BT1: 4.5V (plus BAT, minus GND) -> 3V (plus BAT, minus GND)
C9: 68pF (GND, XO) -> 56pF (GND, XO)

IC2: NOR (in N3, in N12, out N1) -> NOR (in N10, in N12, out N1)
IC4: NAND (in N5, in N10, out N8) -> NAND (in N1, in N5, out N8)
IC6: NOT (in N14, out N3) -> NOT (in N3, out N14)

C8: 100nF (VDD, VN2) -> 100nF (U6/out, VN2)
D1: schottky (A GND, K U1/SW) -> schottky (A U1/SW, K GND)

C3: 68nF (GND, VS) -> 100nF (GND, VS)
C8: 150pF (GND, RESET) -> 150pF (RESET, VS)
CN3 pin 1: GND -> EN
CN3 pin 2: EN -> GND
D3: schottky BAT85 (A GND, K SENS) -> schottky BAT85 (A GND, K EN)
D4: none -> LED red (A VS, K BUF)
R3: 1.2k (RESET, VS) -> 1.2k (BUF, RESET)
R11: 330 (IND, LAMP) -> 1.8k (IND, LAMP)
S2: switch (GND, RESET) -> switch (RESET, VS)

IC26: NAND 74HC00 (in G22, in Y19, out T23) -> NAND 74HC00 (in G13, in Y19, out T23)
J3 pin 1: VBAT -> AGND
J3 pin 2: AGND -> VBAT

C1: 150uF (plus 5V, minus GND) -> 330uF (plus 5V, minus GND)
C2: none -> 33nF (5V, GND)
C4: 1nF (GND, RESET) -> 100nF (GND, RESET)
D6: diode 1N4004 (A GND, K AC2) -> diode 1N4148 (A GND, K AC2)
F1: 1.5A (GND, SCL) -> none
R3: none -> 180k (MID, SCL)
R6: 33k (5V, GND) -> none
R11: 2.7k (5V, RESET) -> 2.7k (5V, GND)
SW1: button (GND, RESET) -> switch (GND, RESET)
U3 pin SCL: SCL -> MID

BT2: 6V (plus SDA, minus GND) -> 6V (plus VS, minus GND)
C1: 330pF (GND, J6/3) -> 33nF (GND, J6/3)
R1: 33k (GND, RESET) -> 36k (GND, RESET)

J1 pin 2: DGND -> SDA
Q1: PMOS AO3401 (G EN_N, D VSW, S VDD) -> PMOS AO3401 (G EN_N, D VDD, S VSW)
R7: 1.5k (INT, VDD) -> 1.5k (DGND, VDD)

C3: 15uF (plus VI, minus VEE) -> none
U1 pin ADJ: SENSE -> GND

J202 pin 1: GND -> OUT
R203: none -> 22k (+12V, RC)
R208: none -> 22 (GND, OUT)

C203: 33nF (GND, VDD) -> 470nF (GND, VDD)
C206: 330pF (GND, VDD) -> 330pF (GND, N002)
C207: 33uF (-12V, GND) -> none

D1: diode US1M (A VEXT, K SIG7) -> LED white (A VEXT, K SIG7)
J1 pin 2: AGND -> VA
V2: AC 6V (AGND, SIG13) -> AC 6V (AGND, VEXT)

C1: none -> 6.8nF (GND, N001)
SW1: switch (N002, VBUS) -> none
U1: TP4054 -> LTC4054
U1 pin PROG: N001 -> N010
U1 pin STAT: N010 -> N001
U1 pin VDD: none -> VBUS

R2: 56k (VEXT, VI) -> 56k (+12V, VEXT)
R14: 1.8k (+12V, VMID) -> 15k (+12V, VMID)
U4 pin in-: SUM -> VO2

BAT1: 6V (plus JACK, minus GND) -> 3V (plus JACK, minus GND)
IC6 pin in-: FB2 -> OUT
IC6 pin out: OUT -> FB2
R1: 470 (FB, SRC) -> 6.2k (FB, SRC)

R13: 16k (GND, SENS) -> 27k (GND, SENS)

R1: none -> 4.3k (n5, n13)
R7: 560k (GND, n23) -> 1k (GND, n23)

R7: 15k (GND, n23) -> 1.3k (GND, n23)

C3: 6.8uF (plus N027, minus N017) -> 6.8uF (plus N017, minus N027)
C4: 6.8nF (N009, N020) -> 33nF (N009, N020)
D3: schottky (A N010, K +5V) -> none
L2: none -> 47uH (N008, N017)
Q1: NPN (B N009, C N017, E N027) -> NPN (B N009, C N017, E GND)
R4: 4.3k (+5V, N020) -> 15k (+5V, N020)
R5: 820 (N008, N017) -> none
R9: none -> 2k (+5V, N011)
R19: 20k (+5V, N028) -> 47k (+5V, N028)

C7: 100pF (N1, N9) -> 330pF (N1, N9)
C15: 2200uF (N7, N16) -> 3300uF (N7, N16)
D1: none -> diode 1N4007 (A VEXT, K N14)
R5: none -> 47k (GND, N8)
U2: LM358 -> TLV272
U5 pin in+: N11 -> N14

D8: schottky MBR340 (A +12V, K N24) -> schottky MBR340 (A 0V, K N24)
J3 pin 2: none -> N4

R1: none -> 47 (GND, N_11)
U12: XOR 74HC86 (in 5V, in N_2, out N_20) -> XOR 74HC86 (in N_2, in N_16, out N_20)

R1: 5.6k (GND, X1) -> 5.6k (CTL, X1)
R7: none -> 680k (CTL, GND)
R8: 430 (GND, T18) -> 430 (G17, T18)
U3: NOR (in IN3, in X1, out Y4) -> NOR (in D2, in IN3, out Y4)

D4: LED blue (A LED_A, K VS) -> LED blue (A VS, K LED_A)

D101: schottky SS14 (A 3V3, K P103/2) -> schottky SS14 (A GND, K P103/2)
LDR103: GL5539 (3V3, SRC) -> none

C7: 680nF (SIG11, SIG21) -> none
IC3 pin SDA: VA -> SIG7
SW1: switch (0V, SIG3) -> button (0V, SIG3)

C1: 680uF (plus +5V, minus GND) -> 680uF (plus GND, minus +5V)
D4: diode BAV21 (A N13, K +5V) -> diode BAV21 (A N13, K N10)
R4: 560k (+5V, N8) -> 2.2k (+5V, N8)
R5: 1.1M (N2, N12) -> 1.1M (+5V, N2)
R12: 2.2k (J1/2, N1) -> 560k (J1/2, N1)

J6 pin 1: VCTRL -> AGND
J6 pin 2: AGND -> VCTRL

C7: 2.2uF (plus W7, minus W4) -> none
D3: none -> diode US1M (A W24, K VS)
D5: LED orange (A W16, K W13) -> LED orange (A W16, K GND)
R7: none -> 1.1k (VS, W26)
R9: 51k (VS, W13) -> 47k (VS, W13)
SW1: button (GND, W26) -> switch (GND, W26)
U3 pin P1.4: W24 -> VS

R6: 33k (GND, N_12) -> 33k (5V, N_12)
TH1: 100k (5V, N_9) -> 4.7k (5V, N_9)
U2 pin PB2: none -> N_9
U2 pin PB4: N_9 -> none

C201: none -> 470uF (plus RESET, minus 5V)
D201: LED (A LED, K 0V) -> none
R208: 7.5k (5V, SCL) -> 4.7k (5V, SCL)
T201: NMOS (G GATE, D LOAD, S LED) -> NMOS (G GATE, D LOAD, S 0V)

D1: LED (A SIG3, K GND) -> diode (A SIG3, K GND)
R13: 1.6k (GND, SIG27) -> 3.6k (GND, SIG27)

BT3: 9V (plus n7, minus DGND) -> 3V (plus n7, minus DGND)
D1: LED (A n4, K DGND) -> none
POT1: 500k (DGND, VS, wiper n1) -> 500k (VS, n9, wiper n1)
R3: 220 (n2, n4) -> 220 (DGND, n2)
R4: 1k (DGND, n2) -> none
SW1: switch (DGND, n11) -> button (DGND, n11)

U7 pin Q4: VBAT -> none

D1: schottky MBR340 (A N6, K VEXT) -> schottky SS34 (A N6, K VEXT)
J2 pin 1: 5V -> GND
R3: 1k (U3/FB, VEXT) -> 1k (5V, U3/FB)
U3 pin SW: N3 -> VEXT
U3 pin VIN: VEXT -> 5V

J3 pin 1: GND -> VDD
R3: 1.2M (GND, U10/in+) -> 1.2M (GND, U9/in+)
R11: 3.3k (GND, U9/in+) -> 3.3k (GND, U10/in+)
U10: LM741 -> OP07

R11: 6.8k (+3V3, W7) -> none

Exercise prompt: Taking the listing above as the source, transcribe only the lines starting at the line with "C7: 100pF (N1, N9) -> 330pF (N1, N9)" and going through the line with "U2 pin PB2: none -> N_9", unaltered and with both ends included.

Answer space:
C7: 100pF (N1, N9) -> 330pF (N1, N9)
C15: 2200uF (N7, N16) -> 3300uF (N7, N16)
D1: none -> diode 1N4007 (A VEXT, K N14)
R5: none -> 47k (GND, N8)
U2: LM358 -> TLV272
U5 pin in+: N11 -> N14

D8: schottky MBR340 (A +12V, K N24) -> schottky MBR340 (A 0V, K N24)
J3 pin 2: none -> N4

R1: none -> 47 (GND, N_11)
U12: XOR 74HC86 (in 5V, in N_2, out N_20) -> XOR 74HC86 (in N_2, in N_16, out N_20)

R1: 5.6k (GND, X1) -> 5.6k (CTL, X1)
R7: none -> 680k (CTL, GND)
R8: 430 (GND, T18) -> 430 (G17, T18)
U3: NOR (in IN3, in X1, out Y4) -> NOR (in D2, in IN3, out Y4)

D4: LED blue (A LED_A, K VS) -> LED blue (A VS, K LED_A)

D101: schottky SS14 (A 3V3, K P103/2) -> schottky SS14 (A GND, K P103/2)
LDR103: GL5539 (3V3, SRC) -> none

C7: 680nF (SIG11, SIG21) -> none
IC3 pin SDA: VA -> SIG7
SW1: switch (0V, SIG3) -> button (0V, SIG3)

C1: 680uF (plus +5V, minus GND) -> 680uF (plus GND, minus +5V)
D4: diode BAV21 (A N13, K +5V) -> diode BAV21 (A N13, K N10)
R4: 560k (+5V, N8) -> 2.2k (+5V, N8)
R5: 1.1M (N2, N12) -> 1.1M (+5V, N2)
R12: 2.2k (J1/2, N1) -> 560k (J1/2, N1)

J6 pin 1: VCTRL -> AGND
J6 pin 2: AGND -> VCTRL

C7: 2.2uF (plus W7, minus W4) -> none
D3: none -> diode US1M (A W24, K VS)
D5: LED orange (A W16, K W13) -> LED orange (A W16, K GND)
R7: none -> 1.1k (VS, W26)
R9: 51k (VS, W13) -> 47k (VS, W13)
SW1: button (GND, W26) -> switch (GND, W26)
U3 pin P1.4: W24 -> VS

R6: 33k (GND, N_12) -> 33k (5V, N_12)
TH1: 100k (5V, N_9) -> 4.7k (5V, N_9)
U2 pin PB2: none -> N_9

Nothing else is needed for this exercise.